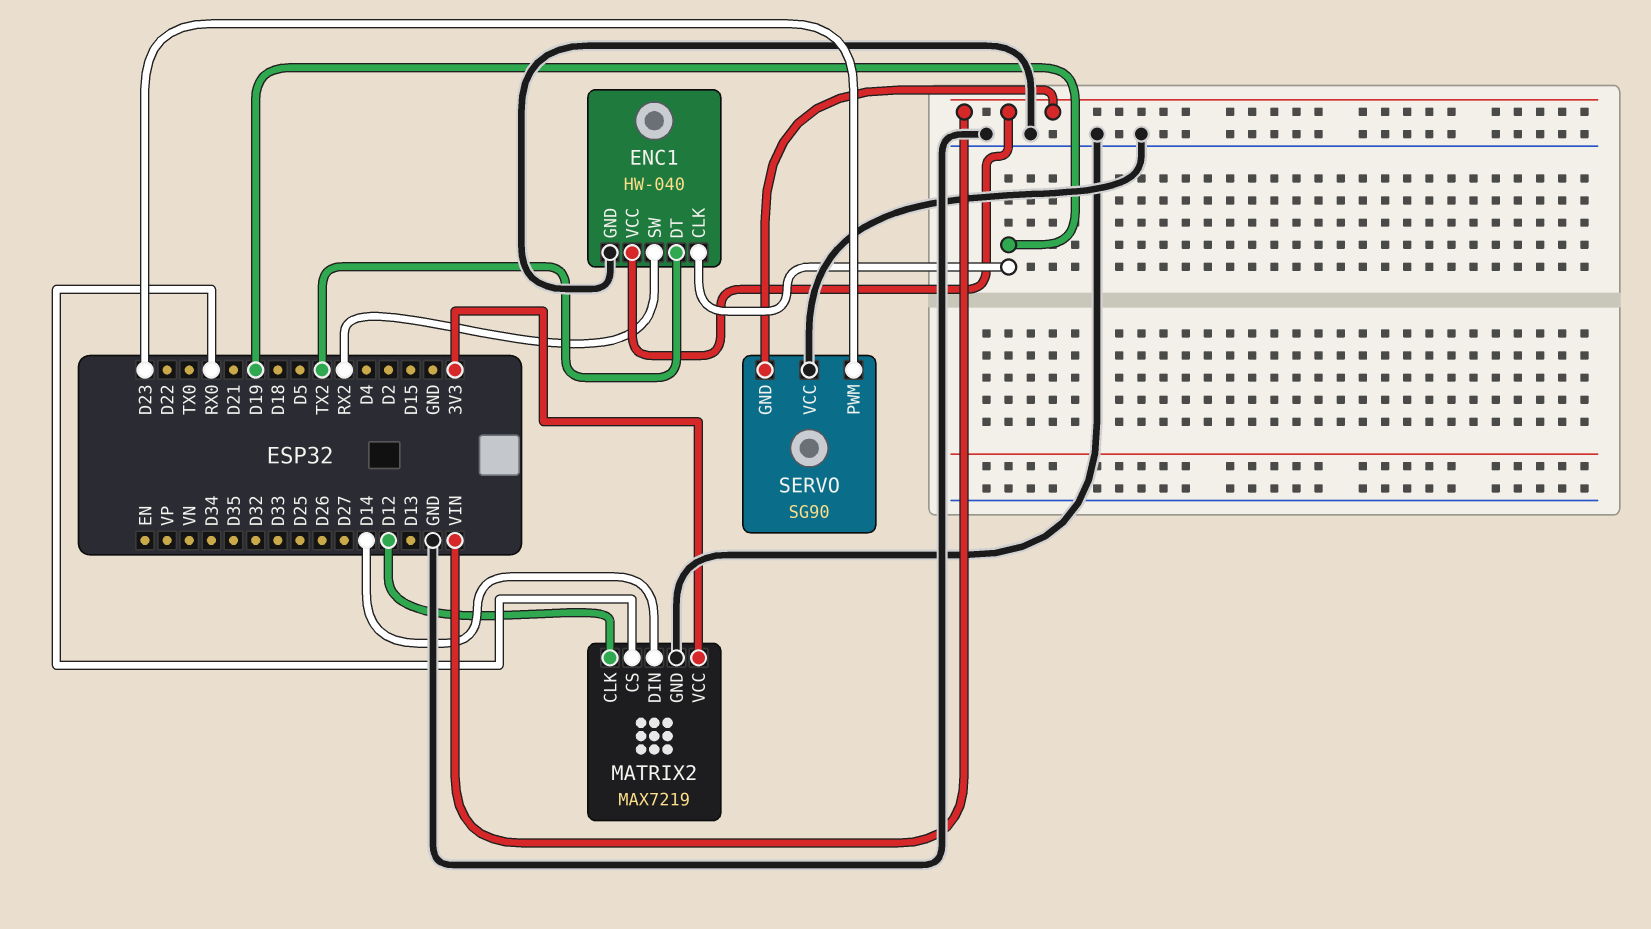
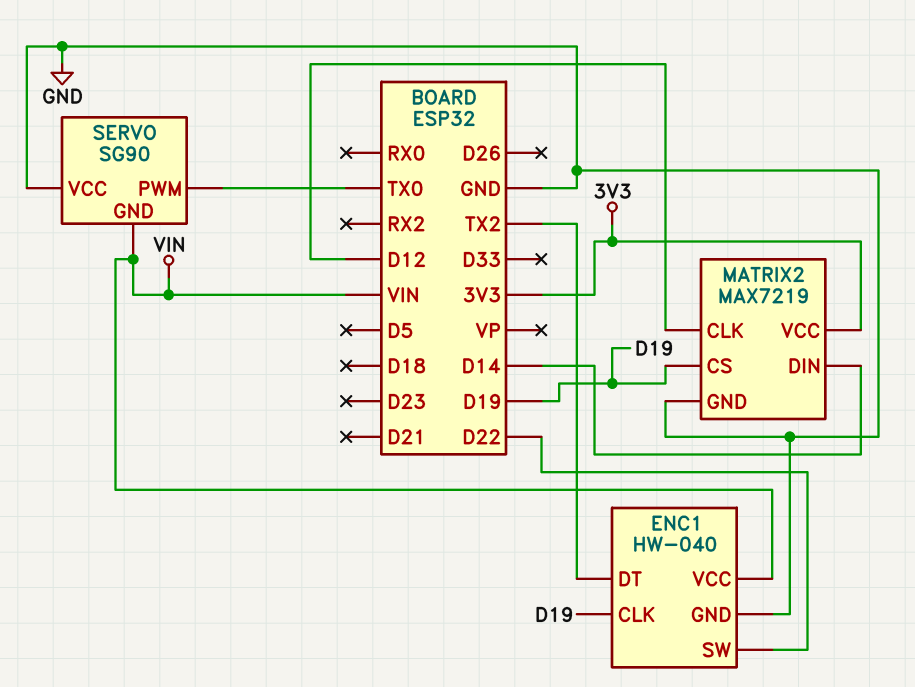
ENC1 pin SW: RX2 -> D22
MATRIX2 pin CS: RX0 -> D19
SERVO pin PWM: D23 -> TX0

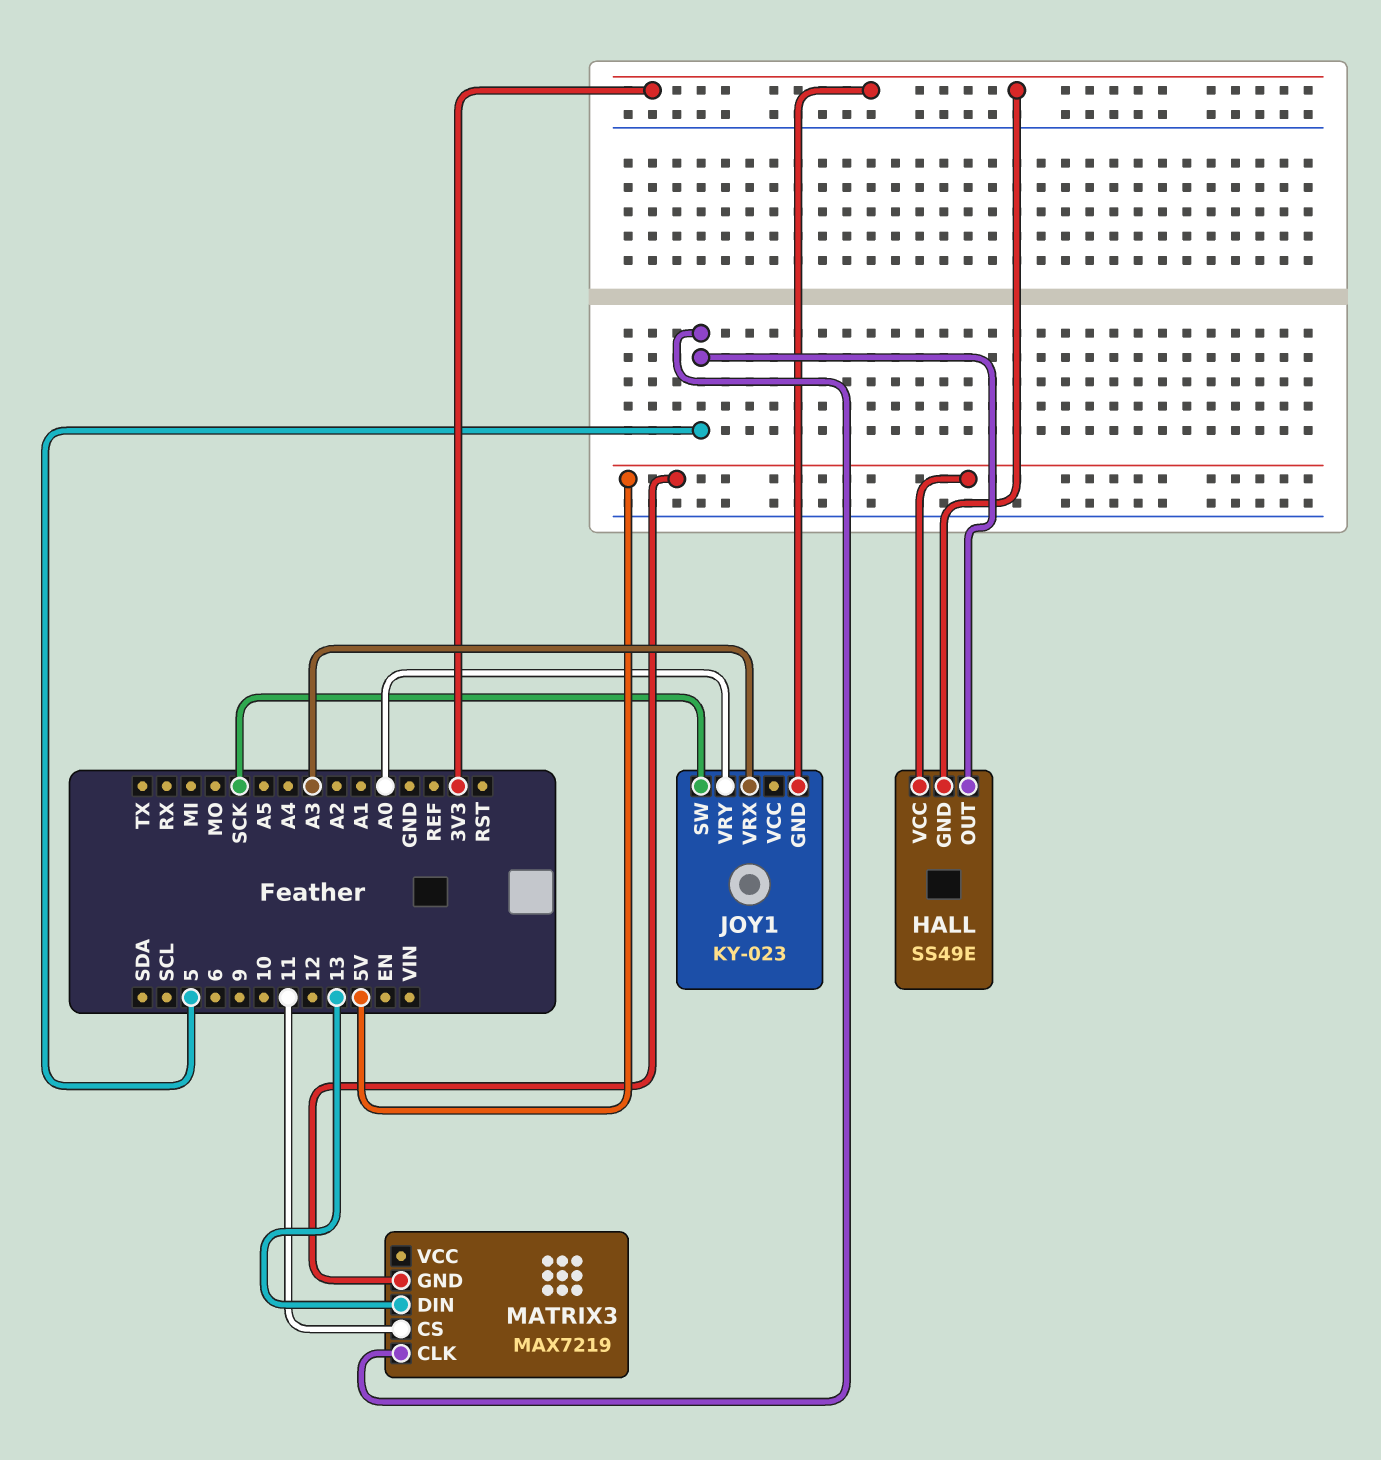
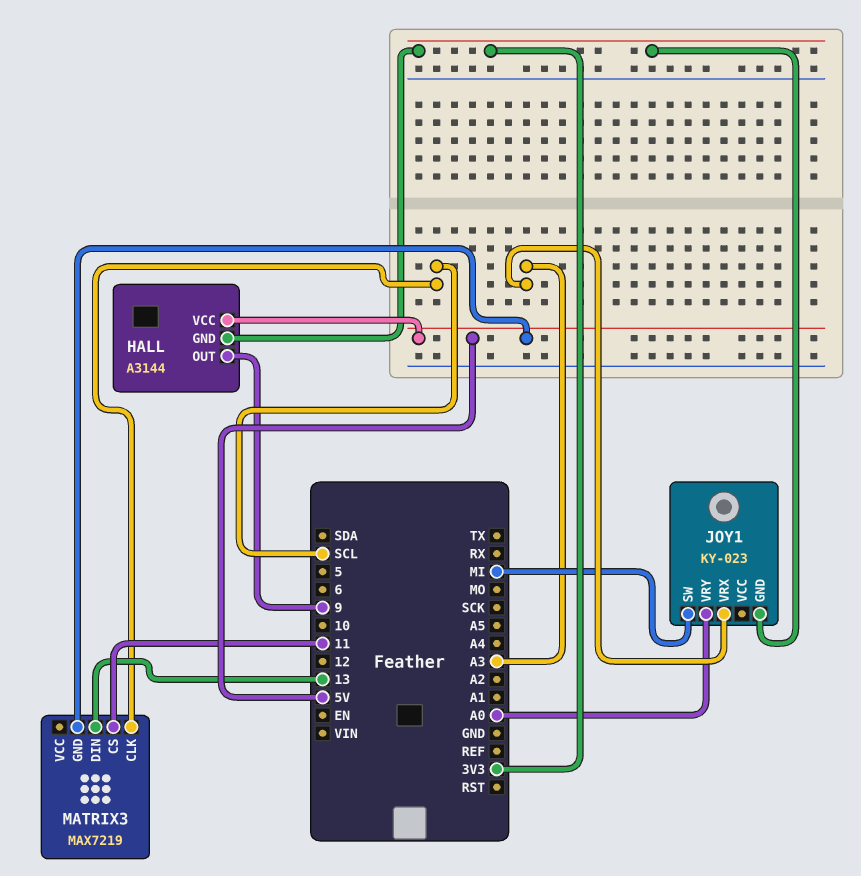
HALL: SS49E -> A3144
HALL pin OUT: 5 -> 9
JOY1 pin SW: SCK -> MI
MATRIX3 pin CLK: 5 -> SCL

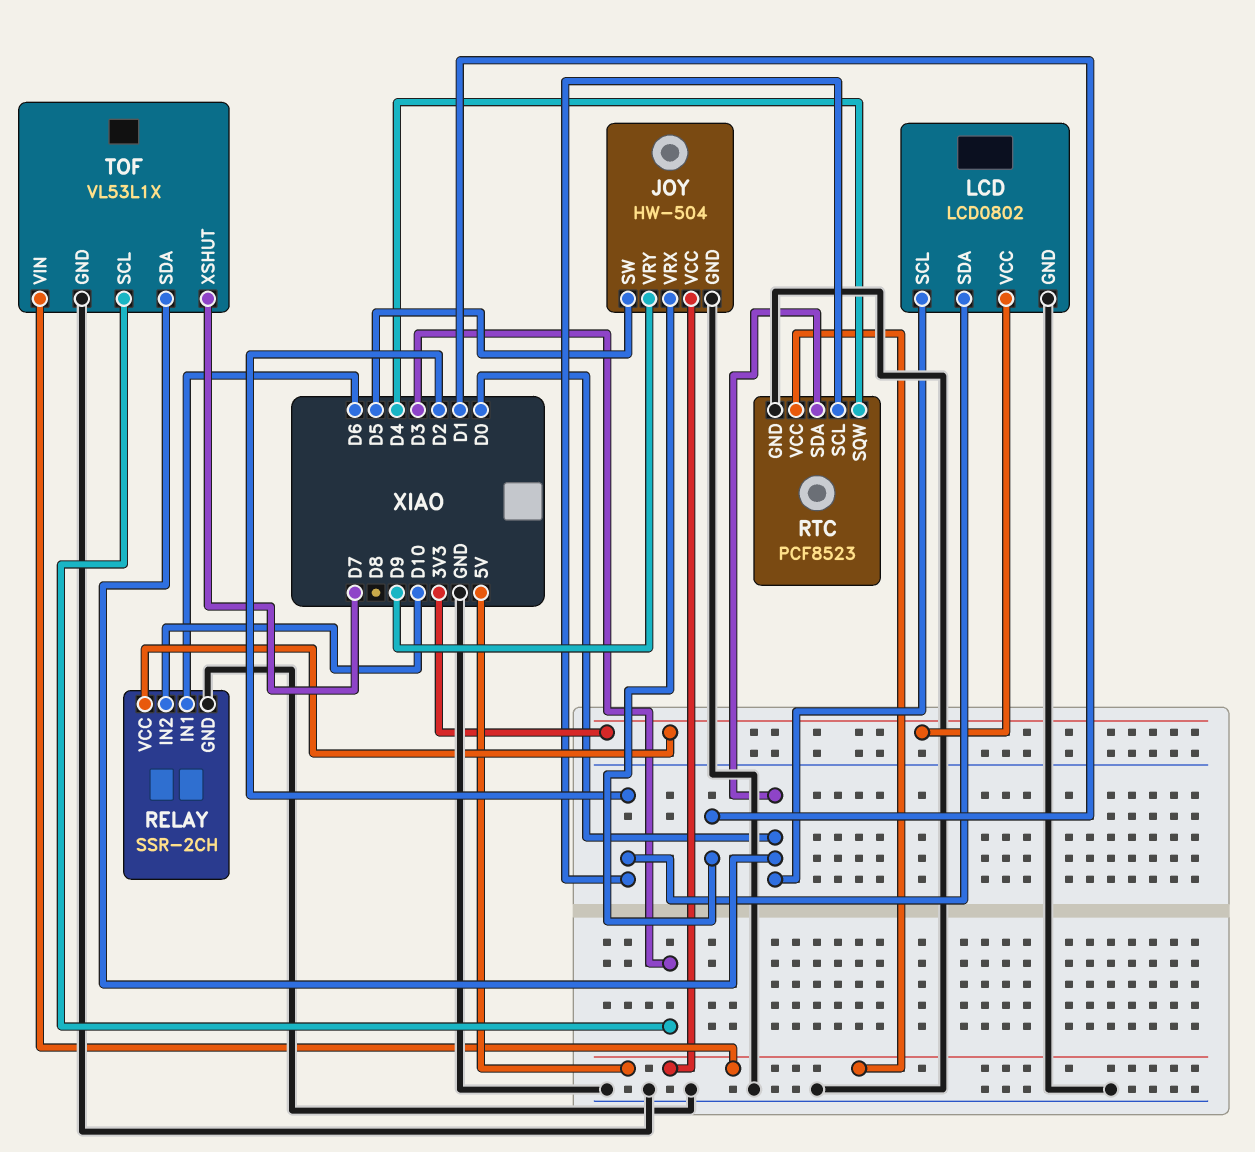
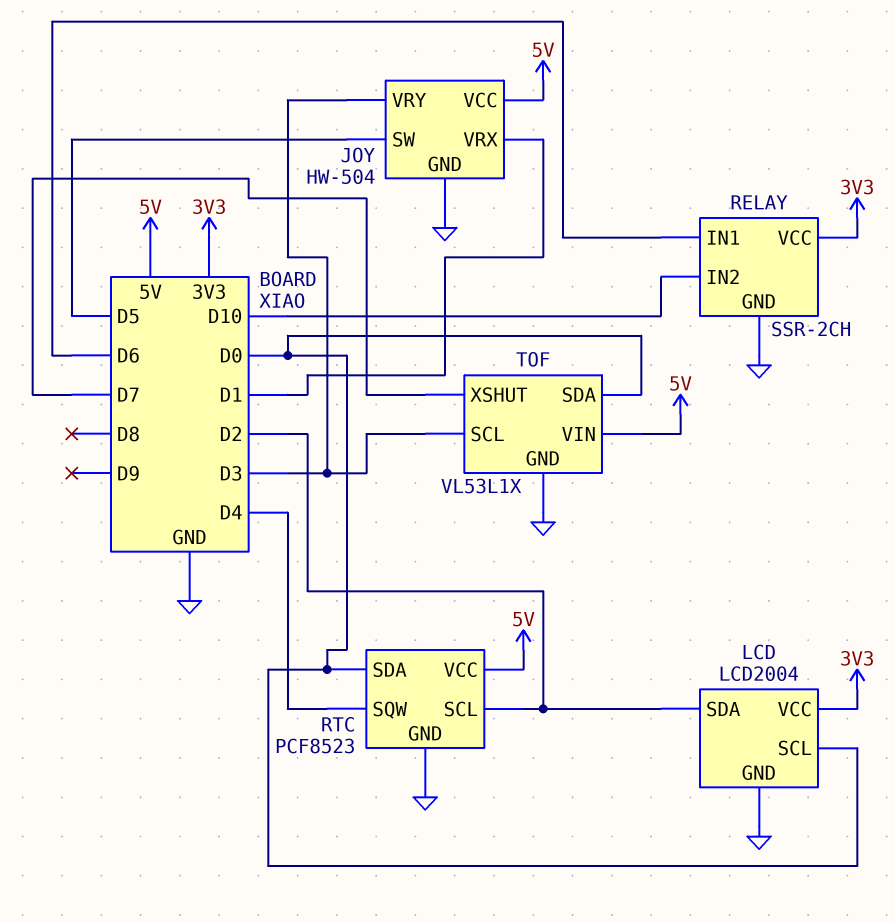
JOY pin VRY: D9 -> D3
LCD: LCD0802 -> LCD2004

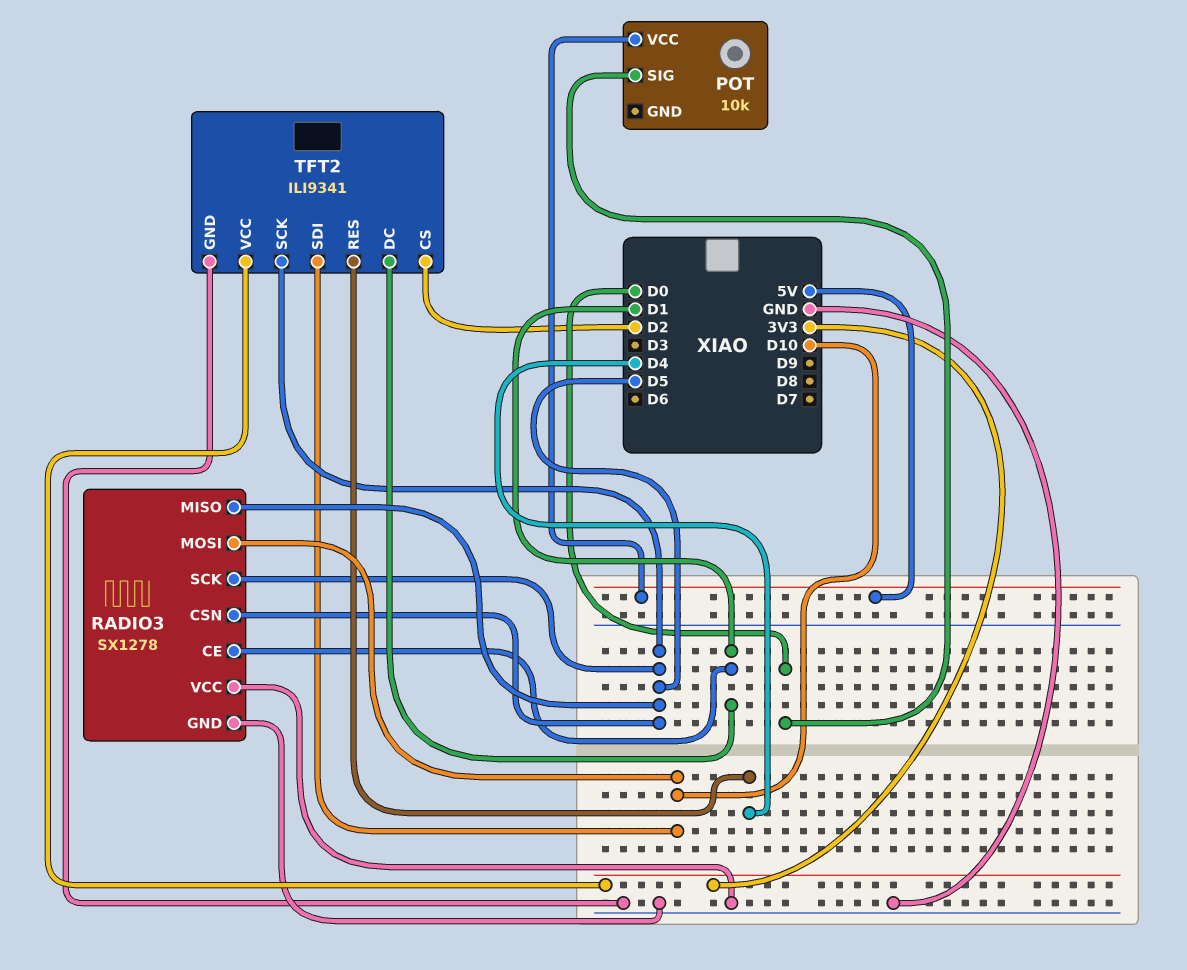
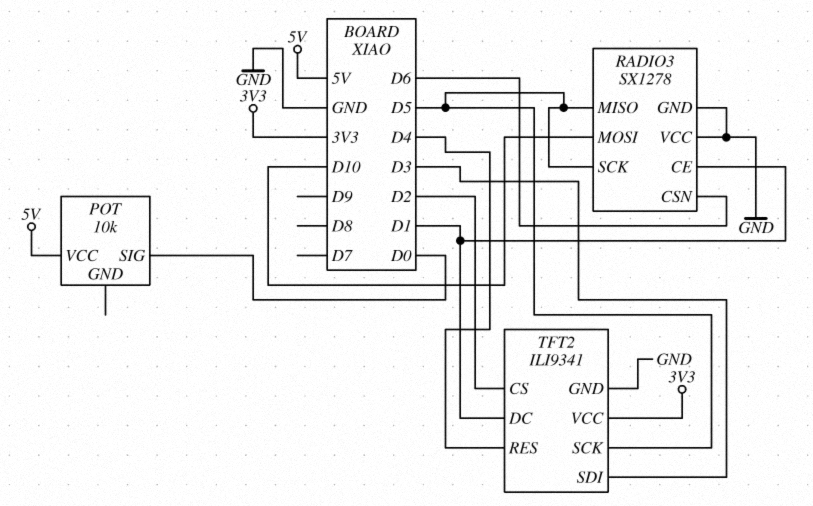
RADIO3 pin CSN: D5 -> D6
TFT2 pin SDI: D10 -> D3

Task details: All that is required is the lines from the line containing "MATRIX3 pin CLK: 5 -> SCL" through the end of the records above, copied exactly, and none of the pictures.

Exercise output:
MATRIX3 pin CLK: 5 -> SCL

JOY pin VRY: D9 -> D3
LCD: LCD0802 -> LCD2004

RADIO3 pin CSN: D5 -> D6
TFT2 pin SDI: D10 -> D3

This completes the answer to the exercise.